Top of RECORDS TO PROCESS

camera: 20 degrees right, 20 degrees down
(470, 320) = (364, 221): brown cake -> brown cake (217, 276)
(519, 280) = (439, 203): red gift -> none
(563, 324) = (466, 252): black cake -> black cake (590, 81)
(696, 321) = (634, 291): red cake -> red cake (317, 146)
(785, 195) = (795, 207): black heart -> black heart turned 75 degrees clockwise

Bottom of RECORDS TO PROCESS

From the line holding "(470, 320) = (364, 221): brown" to the last line of the records, quote each line exactly and add nothing.

(470, 320) = (364, 221): brown cake -> brown cake (217, 276)
(519, 280) = (439, 203): red gift -> none
(563, 324) = (466, 252): black cake -> black cake (590, 81)
(696, 321) = (634, 291): red cake -> red cake (317, 146)
(785, 195) = (795, 207): black heart -> black heart turned 75 degrees clockwise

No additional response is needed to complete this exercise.